Dataset entries:
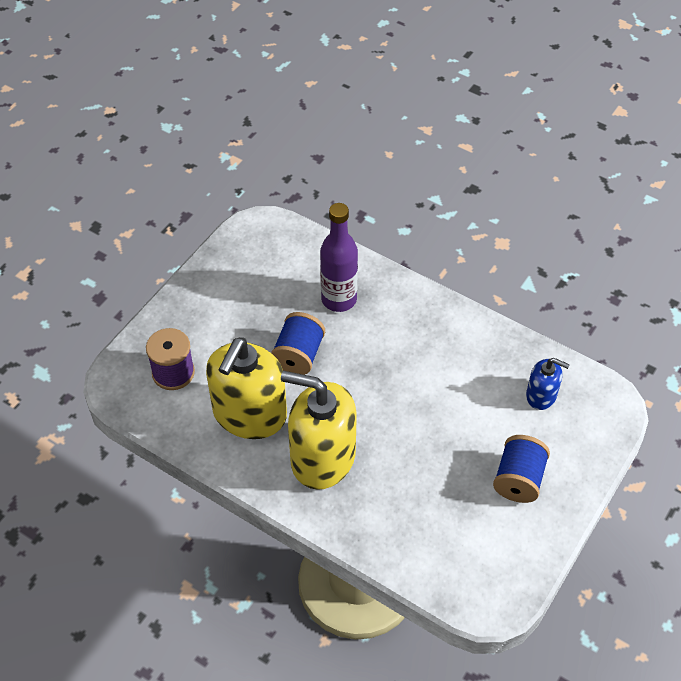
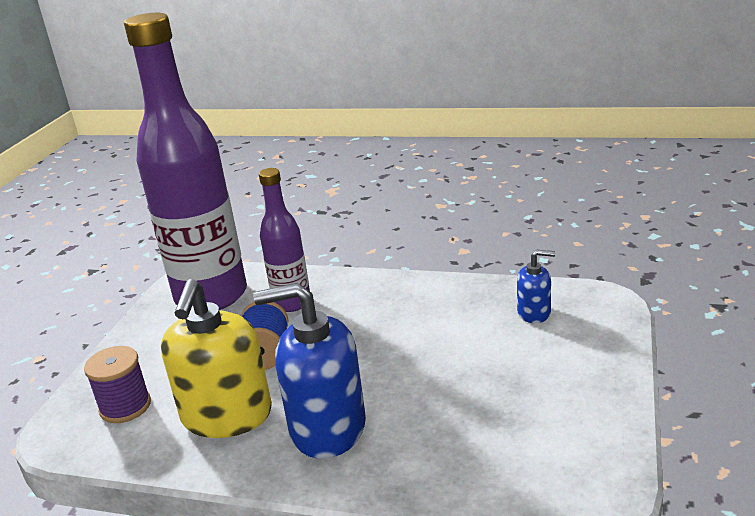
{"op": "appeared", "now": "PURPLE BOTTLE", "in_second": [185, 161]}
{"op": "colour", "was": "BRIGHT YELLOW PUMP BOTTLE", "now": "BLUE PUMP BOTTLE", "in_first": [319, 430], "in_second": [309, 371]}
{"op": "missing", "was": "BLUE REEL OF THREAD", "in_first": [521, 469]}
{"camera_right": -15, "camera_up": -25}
* * *
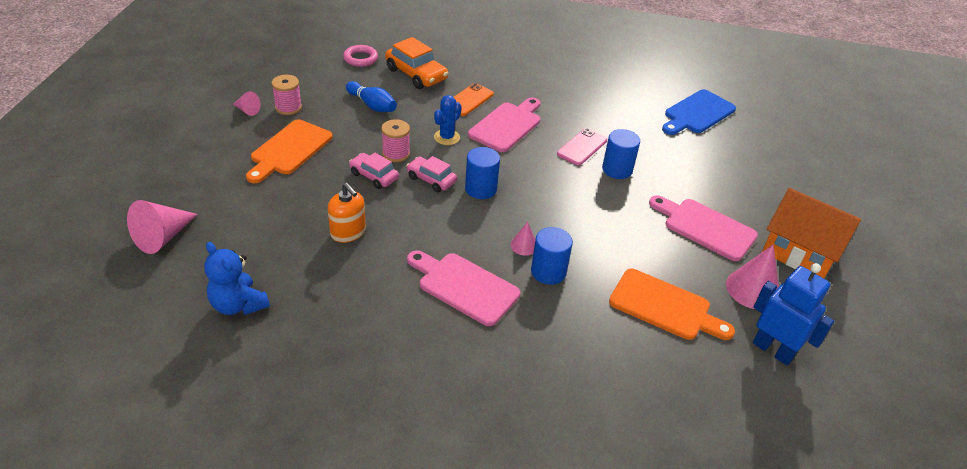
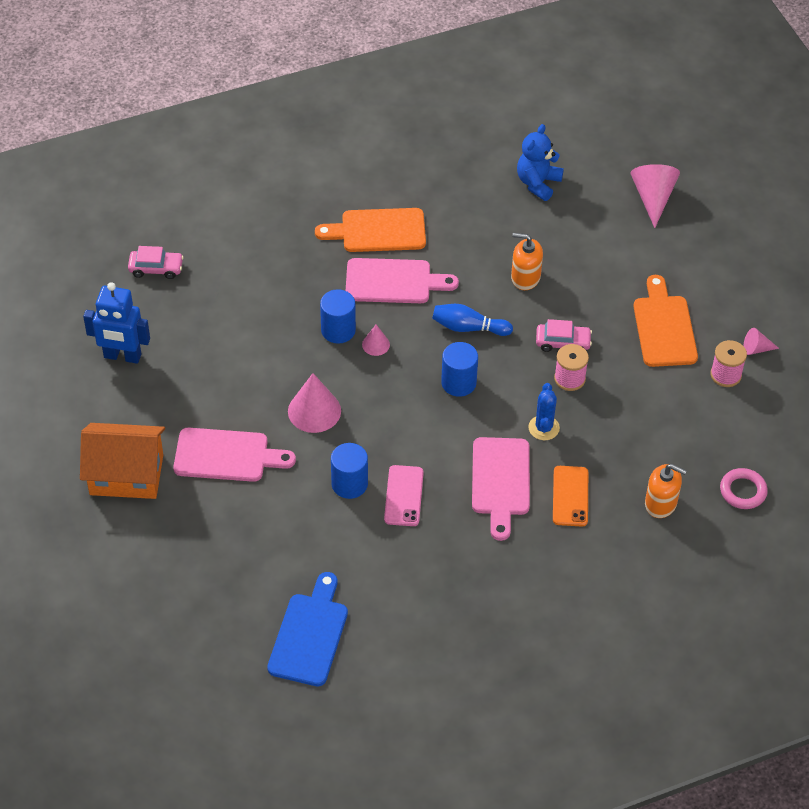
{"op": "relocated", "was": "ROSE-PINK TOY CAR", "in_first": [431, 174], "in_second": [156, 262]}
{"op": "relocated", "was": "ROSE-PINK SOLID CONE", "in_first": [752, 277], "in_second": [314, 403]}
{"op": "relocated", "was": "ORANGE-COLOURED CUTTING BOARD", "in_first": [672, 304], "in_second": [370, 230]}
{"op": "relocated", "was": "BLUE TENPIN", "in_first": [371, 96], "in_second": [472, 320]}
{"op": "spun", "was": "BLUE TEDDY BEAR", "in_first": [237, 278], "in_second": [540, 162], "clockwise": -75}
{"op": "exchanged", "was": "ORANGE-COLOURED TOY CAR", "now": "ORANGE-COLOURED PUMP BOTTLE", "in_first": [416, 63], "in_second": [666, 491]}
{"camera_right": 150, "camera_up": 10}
==
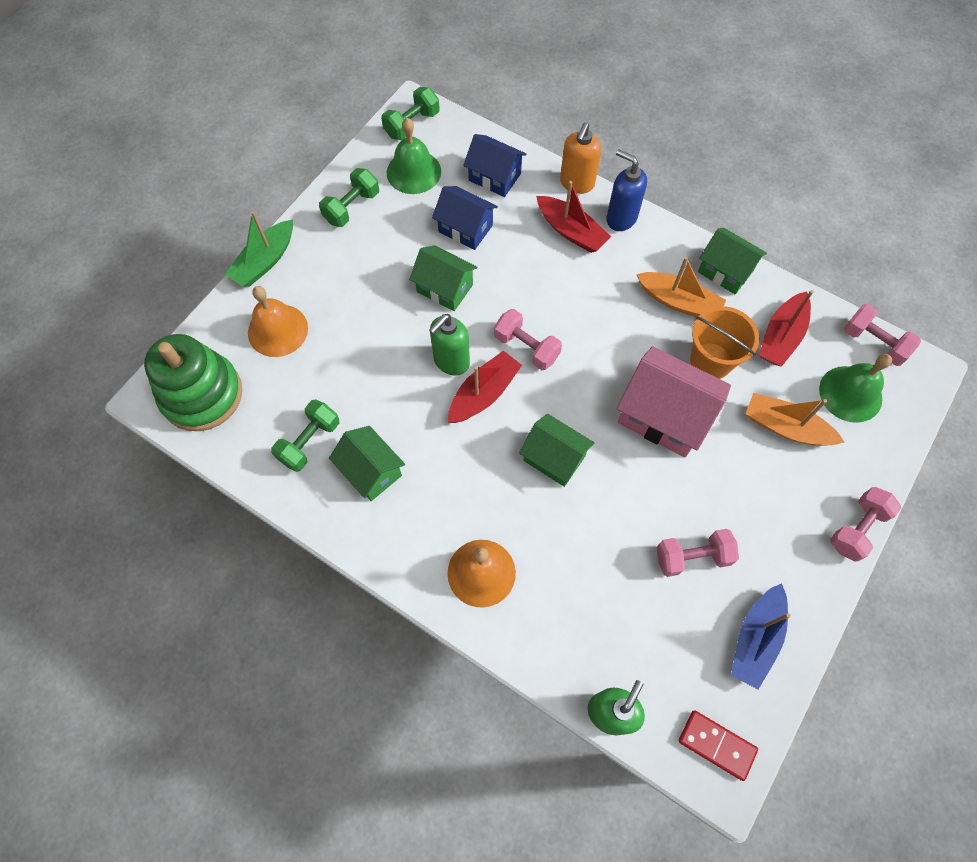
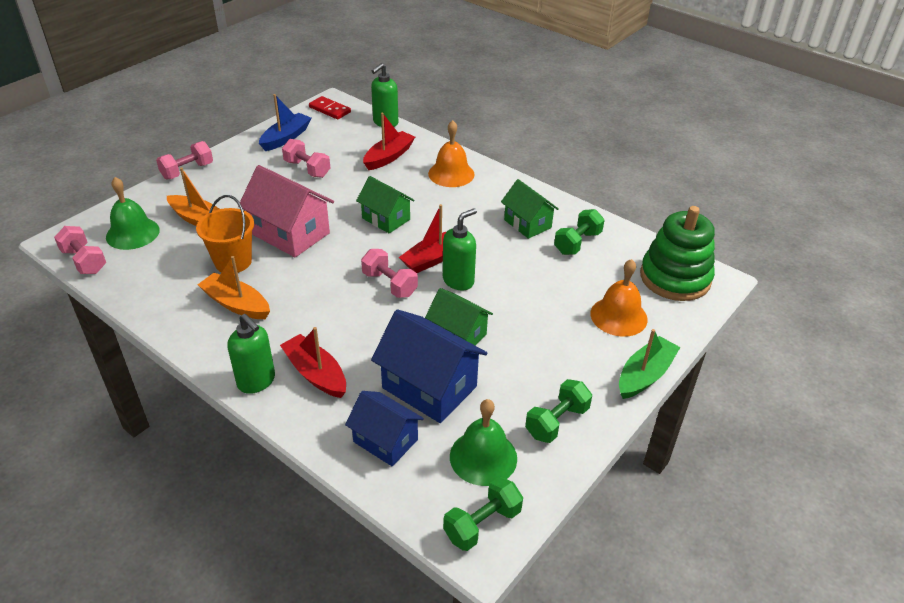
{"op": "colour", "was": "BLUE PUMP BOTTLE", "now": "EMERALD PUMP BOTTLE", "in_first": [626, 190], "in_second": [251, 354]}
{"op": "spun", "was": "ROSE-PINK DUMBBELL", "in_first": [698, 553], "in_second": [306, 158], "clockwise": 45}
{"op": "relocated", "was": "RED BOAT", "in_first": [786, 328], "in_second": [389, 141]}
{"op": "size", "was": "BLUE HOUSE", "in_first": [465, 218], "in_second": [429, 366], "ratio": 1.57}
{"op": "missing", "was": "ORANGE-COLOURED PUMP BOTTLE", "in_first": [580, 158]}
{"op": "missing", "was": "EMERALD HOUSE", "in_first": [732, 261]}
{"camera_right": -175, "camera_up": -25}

What you need to do: Copy each line of the entries in which the string "missing" is found.

Exercise answer:
{"op": "missing", "was": "BLUE REEL OF THREAD", "in_first": [521, 469]}
{"op": "missing", "was": "ORANGE-COLOURED PUMP BOTTLE", "in_first": [580, 158]}
{"op": "missing", "was": "EMERALD HOUSE", "in_first": [732, 261]}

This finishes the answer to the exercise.